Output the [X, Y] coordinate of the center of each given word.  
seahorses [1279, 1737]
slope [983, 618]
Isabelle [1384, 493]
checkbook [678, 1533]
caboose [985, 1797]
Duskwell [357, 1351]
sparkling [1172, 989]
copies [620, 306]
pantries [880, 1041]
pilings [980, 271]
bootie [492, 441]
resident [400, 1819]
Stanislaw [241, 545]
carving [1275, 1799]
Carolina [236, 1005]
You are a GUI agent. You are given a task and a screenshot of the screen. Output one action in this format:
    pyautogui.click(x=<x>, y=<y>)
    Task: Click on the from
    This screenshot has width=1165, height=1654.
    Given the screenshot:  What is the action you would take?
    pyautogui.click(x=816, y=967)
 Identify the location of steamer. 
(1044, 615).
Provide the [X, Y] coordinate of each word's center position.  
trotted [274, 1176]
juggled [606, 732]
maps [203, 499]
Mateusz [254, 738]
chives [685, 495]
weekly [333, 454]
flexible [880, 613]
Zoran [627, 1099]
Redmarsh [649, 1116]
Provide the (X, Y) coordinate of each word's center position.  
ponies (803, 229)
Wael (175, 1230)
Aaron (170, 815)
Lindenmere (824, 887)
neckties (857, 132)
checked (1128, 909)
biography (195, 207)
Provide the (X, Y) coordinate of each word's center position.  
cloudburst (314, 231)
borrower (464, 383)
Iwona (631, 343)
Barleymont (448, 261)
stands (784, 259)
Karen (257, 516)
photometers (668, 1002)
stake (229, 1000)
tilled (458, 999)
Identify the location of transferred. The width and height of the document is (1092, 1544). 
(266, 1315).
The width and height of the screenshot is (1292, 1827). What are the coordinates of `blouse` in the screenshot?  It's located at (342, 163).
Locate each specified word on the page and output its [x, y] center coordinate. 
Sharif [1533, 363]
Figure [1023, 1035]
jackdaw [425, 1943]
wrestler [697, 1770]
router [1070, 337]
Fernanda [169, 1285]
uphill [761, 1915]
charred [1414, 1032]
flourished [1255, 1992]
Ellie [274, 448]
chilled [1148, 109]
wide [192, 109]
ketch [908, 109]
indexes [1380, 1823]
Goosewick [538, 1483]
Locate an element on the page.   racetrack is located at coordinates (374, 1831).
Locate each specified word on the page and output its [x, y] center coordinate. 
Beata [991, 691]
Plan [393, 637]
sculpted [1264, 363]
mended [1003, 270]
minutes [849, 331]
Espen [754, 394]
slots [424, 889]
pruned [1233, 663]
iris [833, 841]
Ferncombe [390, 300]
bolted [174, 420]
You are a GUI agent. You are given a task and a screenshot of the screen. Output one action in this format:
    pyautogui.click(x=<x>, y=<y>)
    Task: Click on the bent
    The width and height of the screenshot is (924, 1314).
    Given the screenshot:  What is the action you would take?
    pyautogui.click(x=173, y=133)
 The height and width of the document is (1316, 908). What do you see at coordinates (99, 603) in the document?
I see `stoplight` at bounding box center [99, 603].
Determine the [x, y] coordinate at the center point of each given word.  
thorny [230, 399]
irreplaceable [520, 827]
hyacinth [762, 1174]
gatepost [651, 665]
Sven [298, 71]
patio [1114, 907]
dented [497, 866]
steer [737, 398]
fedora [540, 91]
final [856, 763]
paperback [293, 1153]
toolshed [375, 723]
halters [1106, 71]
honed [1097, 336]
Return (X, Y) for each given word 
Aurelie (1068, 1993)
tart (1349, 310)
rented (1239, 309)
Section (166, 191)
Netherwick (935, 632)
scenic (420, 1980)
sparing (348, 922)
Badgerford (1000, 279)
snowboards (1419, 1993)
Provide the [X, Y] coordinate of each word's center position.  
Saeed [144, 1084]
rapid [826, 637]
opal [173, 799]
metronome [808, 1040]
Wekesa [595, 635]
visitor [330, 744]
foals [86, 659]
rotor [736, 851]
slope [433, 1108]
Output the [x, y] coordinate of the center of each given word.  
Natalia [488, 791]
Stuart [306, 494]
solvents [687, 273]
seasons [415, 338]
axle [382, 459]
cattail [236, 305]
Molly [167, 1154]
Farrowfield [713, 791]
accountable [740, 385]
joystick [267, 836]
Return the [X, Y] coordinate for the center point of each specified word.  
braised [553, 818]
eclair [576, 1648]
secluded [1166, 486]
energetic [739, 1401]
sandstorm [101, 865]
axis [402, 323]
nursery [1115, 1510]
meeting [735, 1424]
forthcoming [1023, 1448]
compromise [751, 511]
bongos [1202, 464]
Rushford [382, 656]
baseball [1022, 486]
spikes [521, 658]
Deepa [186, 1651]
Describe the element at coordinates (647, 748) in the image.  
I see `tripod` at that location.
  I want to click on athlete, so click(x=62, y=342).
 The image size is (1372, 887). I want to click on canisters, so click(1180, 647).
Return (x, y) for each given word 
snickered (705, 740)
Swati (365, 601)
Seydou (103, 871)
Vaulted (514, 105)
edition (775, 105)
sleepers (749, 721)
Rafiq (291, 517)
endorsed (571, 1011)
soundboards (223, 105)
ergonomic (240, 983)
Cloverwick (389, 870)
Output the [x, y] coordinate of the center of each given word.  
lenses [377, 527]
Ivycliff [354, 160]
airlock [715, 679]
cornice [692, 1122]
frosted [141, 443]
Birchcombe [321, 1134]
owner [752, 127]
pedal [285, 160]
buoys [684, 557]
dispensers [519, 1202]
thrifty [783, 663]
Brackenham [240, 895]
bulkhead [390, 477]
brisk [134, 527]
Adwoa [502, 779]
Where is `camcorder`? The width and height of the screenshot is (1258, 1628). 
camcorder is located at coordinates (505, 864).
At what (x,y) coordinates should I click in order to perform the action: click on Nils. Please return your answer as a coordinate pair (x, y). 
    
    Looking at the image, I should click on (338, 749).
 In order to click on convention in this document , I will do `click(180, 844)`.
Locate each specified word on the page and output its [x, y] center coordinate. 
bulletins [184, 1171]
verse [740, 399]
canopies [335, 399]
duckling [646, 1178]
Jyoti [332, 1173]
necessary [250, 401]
----
- [Brief]
Find every line above that contains the word "should" and copy each one in full. Matching is case-sensitive.

- [Task solution]
At what (x,y) coordinates should I click in order to perform the action: click on Nils. Please return your answer as a coordinate pair (x, y). 
    Looking at the image, I should click on (338, 749).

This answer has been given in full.